(Material for this exercise begins)

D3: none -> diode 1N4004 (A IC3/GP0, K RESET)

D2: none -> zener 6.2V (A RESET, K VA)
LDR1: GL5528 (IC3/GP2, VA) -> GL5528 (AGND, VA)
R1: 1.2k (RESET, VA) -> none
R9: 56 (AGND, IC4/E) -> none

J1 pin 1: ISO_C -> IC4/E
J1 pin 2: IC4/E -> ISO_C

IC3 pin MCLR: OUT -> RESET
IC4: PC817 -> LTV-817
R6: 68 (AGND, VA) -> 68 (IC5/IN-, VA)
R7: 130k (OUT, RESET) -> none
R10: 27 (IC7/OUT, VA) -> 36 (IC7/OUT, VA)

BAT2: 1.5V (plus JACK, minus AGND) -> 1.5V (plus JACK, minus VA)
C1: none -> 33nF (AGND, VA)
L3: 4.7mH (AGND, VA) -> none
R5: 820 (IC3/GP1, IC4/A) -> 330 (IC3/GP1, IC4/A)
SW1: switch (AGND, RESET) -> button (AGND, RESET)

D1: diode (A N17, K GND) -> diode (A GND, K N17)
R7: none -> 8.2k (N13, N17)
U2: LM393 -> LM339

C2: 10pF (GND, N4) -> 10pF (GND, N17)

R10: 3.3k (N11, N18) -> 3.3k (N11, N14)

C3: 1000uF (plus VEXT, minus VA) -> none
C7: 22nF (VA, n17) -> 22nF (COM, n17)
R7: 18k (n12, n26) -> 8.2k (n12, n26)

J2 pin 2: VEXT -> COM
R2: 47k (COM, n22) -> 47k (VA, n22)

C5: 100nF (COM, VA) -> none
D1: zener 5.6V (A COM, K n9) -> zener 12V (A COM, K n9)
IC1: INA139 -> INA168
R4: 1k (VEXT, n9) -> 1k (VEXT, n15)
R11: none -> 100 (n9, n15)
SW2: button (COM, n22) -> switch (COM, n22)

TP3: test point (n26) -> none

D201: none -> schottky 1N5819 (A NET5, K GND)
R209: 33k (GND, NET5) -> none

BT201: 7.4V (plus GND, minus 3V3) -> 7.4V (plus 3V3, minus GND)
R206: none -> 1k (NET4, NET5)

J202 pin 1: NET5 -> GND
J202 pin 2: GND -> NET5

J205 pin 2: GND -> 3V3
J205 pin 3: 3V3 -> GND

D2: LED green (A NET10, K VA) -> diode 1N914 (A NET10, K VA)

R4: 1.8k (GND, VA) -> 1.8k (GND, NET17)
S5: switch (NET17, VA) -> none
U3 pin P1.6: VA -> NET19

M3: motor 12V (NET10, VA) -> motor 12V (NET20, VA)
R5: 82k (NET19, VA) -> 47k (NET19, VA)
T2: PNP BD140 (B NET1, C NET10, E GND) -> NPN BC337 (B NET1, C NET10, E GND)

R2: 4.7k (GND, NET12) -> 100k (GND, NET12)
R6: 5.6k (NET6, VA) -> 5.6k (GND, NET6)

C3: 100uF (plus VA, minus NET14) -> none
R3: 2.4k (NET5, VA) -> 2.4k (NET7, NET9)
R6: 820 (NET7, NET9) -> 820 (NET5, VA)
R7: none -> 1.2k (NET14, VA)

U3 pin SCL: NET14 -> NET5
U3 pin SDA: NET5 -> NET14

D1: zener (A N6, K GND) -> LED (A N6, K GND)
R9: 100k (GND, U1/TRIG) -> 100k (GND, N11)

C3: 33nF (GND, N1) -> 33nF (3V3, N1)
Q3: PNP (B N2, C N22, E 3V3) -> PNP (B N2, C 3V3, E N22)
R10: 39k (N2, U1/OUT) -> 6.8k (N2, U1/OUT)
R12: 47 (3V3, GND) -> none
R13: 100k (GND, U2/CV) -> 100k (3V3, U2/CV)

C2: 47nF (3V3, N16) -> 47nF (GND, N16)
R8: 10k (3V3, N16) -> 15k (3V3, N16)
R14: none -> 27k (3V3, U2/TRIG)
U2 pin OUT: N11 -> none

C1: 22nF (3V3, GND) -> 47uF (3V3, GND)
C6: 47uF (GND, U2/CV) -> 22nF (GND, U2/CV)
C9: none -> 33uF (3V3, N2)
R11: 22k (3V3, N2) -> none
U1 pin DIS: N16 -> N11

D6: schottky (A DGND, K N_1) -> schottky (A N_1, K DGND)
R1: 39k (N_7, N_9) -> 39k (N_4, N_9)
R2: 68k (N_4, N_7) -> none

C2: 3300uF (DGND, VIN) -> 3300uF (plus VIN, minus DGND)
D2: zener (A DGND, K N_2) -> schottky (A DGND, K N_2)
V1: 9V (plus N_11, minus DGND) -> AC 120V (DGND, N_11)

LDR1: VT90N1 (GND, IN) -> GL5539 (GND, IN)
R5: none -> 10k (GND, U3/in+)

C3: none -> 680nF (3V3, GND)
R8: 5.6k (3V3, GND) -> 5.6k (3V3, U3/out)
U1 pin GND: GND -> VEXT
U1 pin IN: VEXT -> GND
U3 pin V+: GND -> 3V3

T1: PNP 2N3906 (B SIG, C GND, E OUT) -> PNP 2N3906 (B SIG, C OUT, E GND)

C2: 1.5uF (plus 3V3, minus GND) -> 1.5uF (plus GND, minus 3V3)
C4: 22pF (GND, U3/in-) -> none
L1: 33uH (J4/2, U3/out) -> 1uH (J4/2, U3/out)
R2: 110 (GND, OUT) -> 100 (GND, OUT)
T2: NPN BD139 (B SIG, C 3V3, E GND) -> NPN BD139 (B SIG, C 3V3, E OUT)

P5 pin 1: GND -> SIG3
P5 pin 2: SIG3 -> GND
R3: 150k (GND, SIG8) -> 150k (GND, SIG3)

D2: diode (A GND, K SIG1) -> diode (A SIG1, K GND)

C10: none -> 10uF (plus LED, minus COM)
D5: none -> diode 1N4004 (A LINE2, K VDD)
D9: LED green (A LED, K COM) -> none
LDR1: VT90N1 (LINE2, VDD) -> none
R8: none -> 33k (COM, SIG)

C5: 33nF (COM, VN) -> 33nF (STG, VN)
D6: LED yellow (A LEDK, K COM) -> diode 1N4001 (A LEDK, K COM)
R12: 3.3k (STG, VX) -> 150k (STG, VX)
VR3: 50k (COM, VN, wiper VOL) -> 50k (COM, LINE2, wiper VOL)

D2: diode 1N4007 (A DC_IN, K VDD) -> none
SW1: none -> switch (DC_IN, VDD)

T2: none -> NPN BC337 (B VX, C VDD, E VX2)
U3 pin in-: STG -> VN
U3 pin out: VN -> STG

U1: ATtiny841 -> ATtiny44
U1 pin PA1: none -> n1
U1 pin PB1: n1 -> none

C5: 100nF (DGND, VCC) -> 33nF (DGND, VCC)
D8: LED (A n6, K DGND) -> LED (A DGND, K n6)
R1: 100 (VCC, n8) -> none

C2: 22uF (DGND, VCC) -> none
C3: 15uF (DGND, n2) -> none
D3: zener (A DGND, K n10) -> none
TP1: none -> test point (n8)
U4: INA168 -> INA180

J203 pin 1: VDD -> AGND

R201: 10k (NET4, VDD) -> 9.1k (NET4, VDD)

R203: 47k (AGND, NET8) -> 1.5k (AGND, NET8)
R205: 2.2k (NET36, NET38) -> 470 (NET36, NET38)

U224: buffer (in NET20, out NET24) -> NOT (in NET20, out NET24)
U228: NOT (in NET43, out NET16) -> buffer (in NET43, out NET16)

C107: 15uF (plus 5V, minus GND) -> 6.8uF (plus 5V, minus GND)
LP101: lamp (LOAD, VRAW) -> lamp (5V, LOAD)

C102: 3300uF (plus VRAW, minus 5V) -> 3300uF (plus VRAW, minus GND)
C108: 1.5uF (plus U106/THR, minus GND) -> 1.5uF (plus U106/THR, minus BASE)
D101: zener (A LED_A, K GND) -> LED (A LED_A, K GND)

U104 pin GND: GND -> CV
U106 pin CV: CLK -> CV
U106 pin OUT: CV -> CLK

(Material for this exercise ends)

Brief: Above are the records; print exactly the lines from the line with "R3: 2.4k (NET5, VA) -> 2.4k (NET7, NET9)" to the line with "R3: 150k (GND, SIG8) -> 150k (GND, SIG3)", including both, and nothing else.

Task solution:
R3: 2.4k (NET5, VA) -> 2.4k (NET7, NET9)
R6: 820 (NET7, NET9) -> 820 (NET5, VA)
R7: none -> 1.2k (NET14, VA)

U3 pin SCL: NET14 -> NET5
U3 pin SDA: NET5 -> NET14

D1: zener (A N6, K GND) -> LED (A N6, K GND)
R9: 100k (GND, U1/TRIG) -> 100k (GND, N11)

C3: 33nF (GND, N1) -> 33nF (3V3, N1)
Q3: PNP (B N2, C N22, E 3V3) -> PNP (B N2, C 3V3, E N22)
R10: 39k (N2, U1/OUT) -> 6.8k (N2, U1/OUT)
R12: 47 (3V3, GND) -> none
R13: 100k (GND, U2/CV) -> 100k (3V3, U2/CV)

C2: 47nF (3V3, N16) -> 47nF (GND, N16)
R8: 10k (3V3, N16) -> 15k (3V3, N16)
R14: none -> 27k (3V3, U2/TRIG)
U2 pin OUT: N11 -> none

C1: 22nF (3V3, GND) -> 47uF (3V3, GND)
C6: 47uF (GND, U2/CV) -> 22nF (GND, U2/CV)
C9: none -> 33uF (3V3, N2)
R11: 22k (3V3, N2) -> none
U1 pin DIS: N16 -> N11

D6: schottky (A DGND, K N_1) -> schottky (A N_1, K DGND)
R1: 39k (N_7, N_9) -> 39k (N_4, N_9)
R2: 68k (N_4, N_7) -> none

C2: 3300uF (DGND, VIN) -> 3300uF (plus VIN, minus DGND)
D2: zener (A DGND, K N_2) -> schottky (A DGND, K N_2)
V1: 9V (plus N_11, minus DGND) -> AC 120V (DGND, N_11)

LDR1: VT90N1 (GND, IN) -> GL5539 (GND, IN)
R5: none -> 10k (GND, U3/in+)

C3: none -> 680nF (3V3, GND)
R8: 5.6k (3V3, GND) -> 5.6k (3V3, U3/out)
U1 pin GND: GND -> VEXT
U1 pin IN: VEXT -> GND
U3 pin V+: GND -> 3V3

T1: PNP 2N3906 (B SIG, C GND, E OUT) -> PNP 2N3906 (B SIG, C OUT, E GND)

C2: 1.5uF (plus 3V3, minus GND) -> 1.5uF (plus GND, minus 3V3)
C4: 22pF (GND, U3/in-) -> none
L1: 33uH (J4/2, U3/out) -> 1uH (J4/2, U3/out)
R2: 110 (GND, OUT) -> 100 (GND, OUT)
T2: NPN BD139 (B SIG, C 3V3, E GND) -> NPN BD139 (B SIG, C 3V3, E OUT)

P5 pin 1: GND -> SIG3
P5 pin 2: SIG3 -> GND
R3: 150k (GND, SIG8) -> 150k (GND, SIG3)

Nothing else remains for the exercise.